:: ASSIGNMENT ::
The answer must be an exact transcription of the lines below from the first through the one containing "SW3: button (N9, VDD) -> button (AGND, N9)", with the pictures left out; please add nothing else.

:: SUPPLIED ENTRIES ::
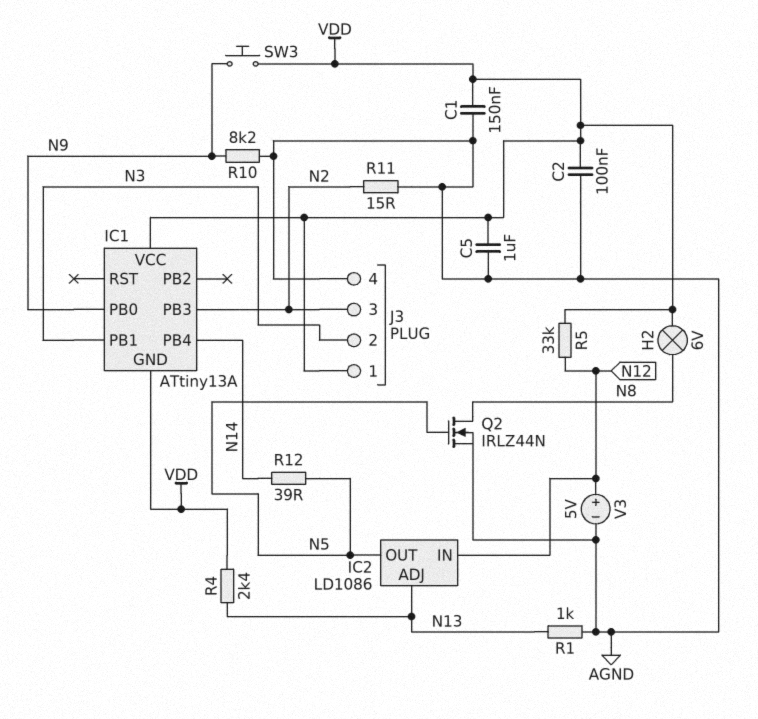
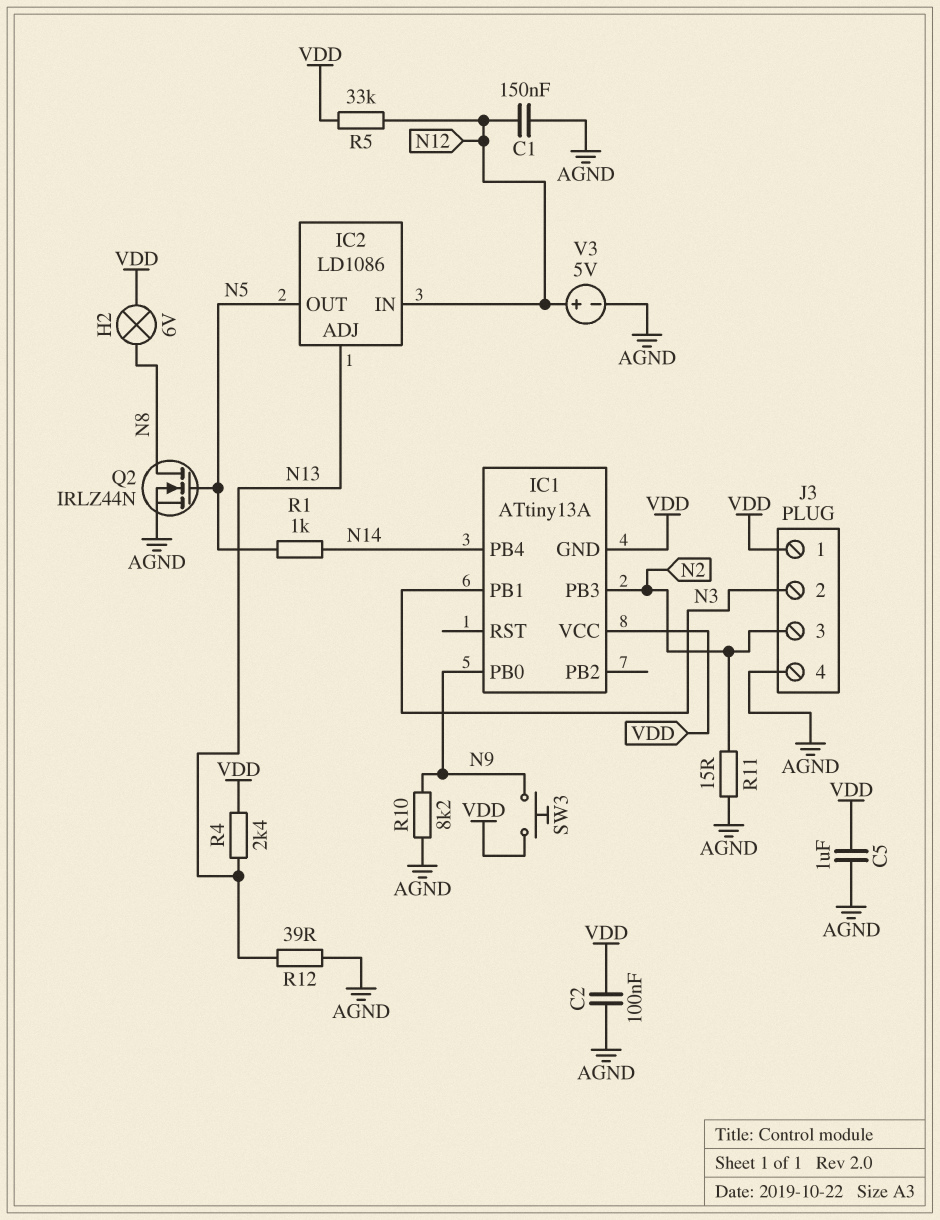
C1: 150nF (AGND, VDD) -> 150nF (AGND, N12)
R1: 1k (AGND, N13) -> 1k (N5, N14)
R12: 39 (N5, N14) -> 39 (AGND, N13)

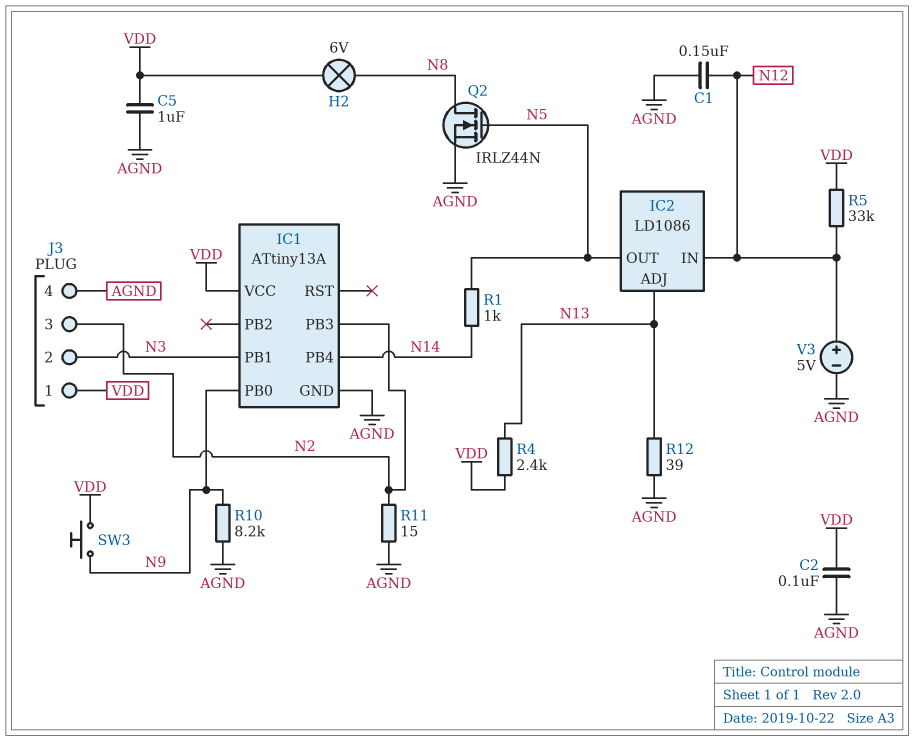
IC1 pin GND: VDD -> AGND

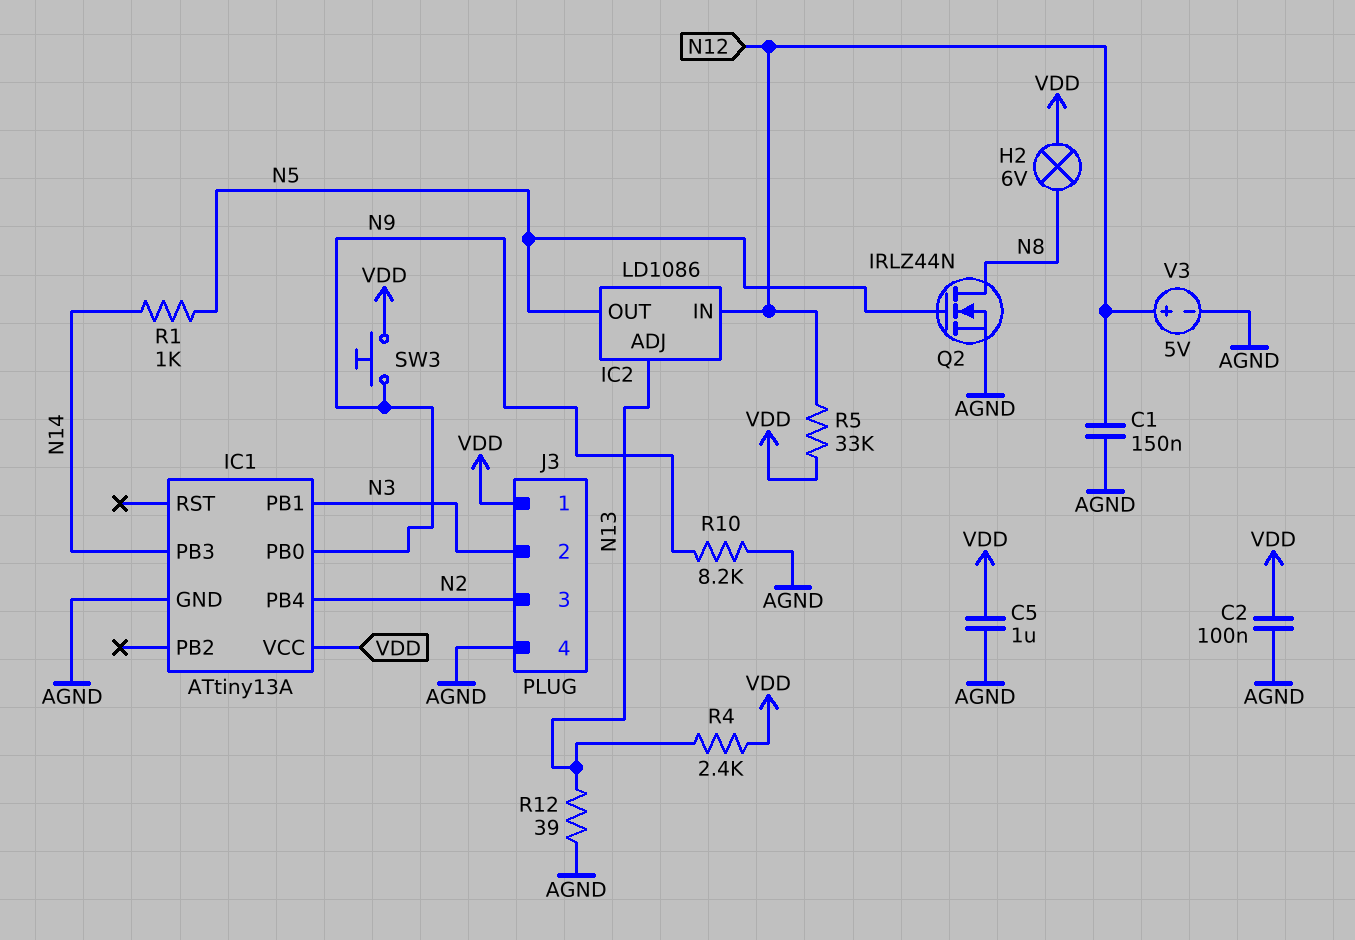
IC1 pin PB3: N2 -> N14
IC1 pin PB4: N14 -> N2
R11: 15 (AGND, N2) -> none

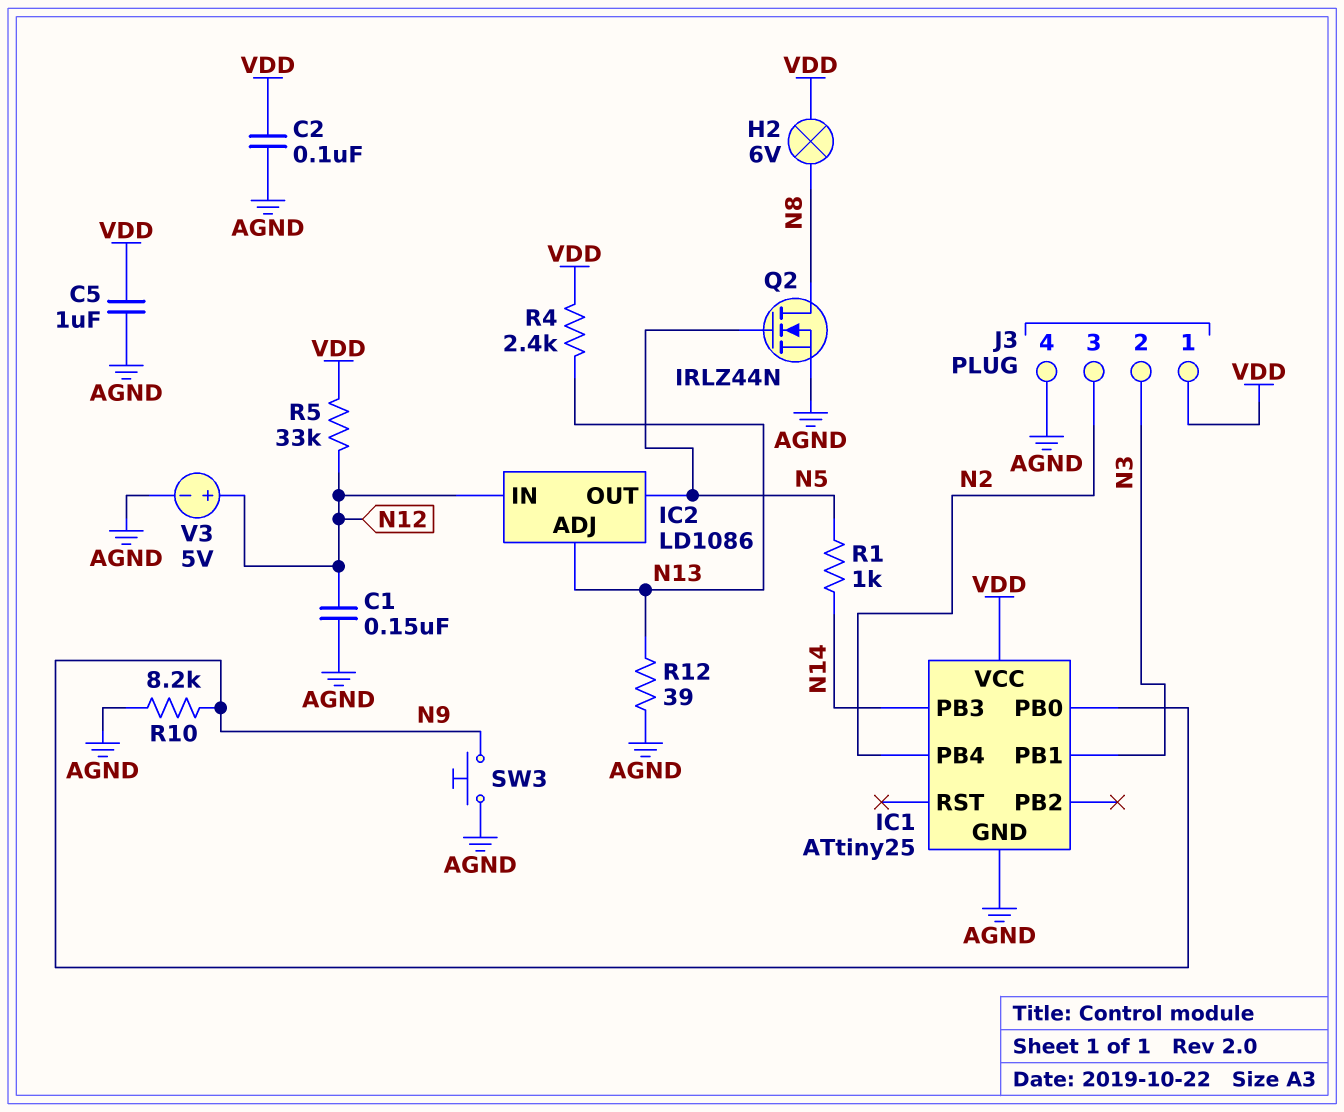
IC1: ATtiny13A -> ATtiny25
SW3: button (N9, VDD) -> button (AGND, N9)

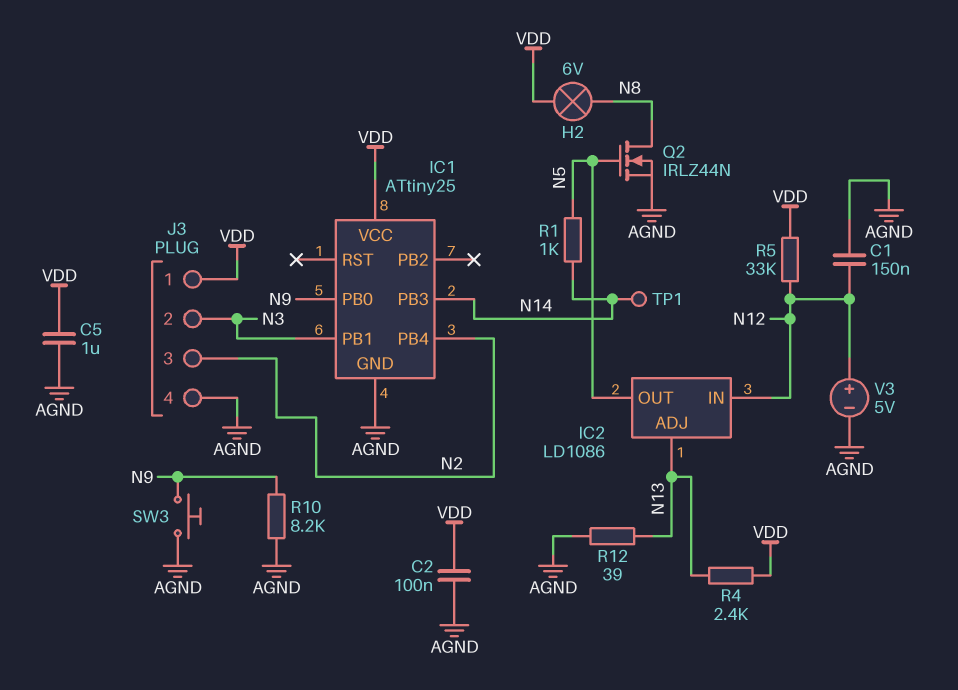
TP1: none -> test point (N14)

:: OUTPUT OF THE TASK ::
C1: 150nF (AGND, VDD) -> 150nF (AGND, N12)
R1: 1k (AGND, N13) -> 1k (N5, N14)
R12: 39 (N5, N14) -> 39 (AGND, N13)

IC1 pin GND: VDD -> AGND

IC1 pin PB3: N2 -> N14
IC1 pin PB4: N14 -> N2
R11: 15 (AGND, N2) -> none

IC1: ATtiny13A -> ATtiny25
SW3: button (N9, VDD) -> button (AGND, N9)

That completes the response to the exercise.